- EXTRACTED DATA:
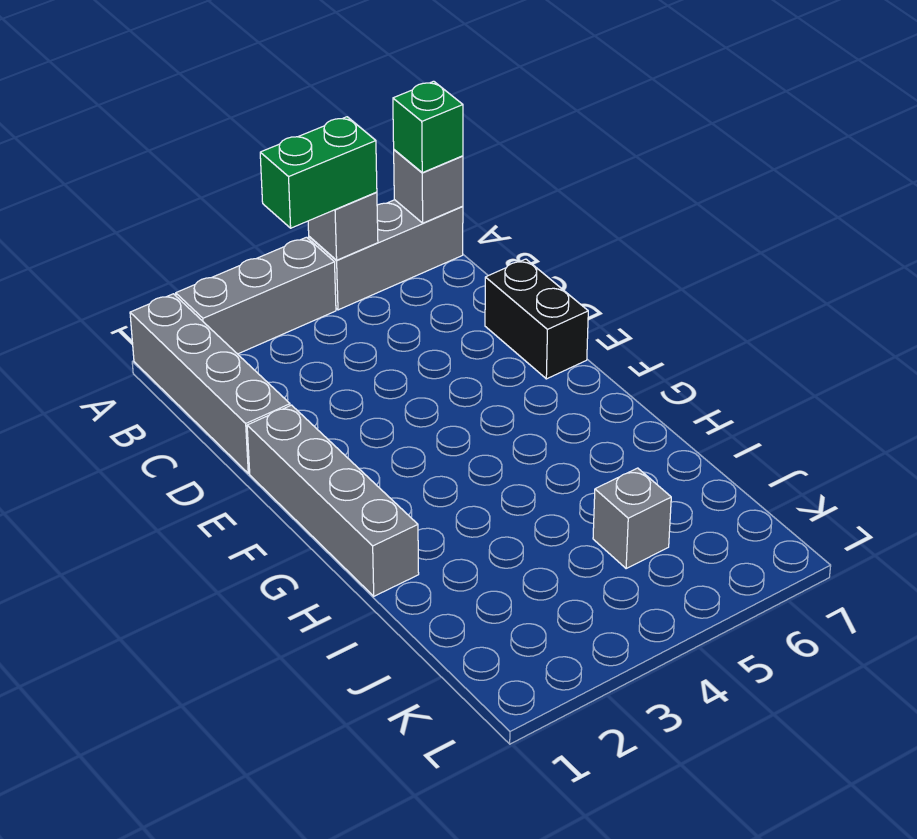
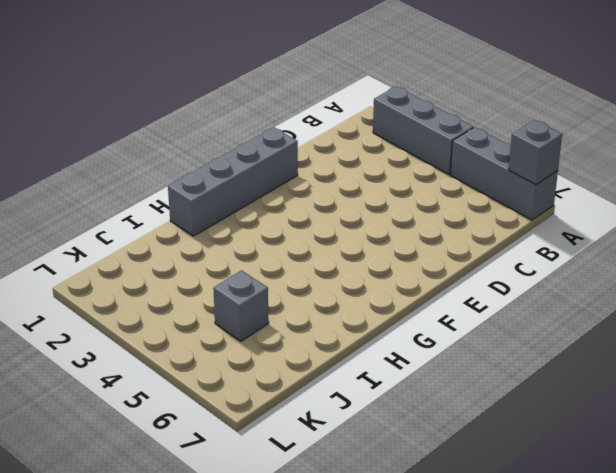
none -> grey brick A1:D1 level 1
none -> black brick D7:E7 level 1

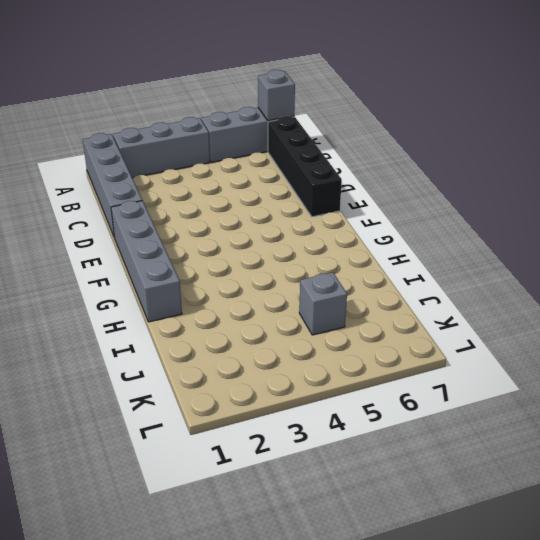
black brick B7:E7 level 1 -> black brick D7:E7 level 1
none -> grey brick A5 level 2
none -> green brick A4:A5 level 3

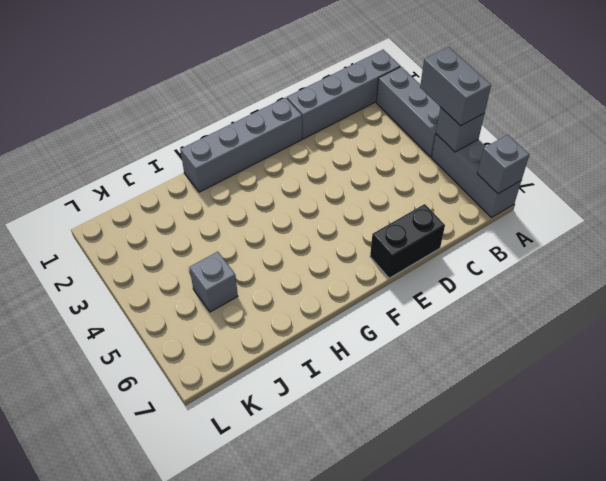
grey brick A4:A5 level 3 -> green brick A4:A5 level 3
none -> green brick A7 level 3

- WORK ORDER: Once the pictures are dropped, please print every remaining line of the material verbatim.

- REPLY TO THE EXERCISE:
none -> grey brick A1:D1 level 1
none -> black brick D7:E7 level 1

black brick B7:E7 level 1 -> black brick D7:E7 level 1
none -> grey brick A5 level 2
none -> green brick A4:A5 level 3

grey brick A4:A5 level 3 -> green brick A4:A5 level 3
none -> green brick A7 level 3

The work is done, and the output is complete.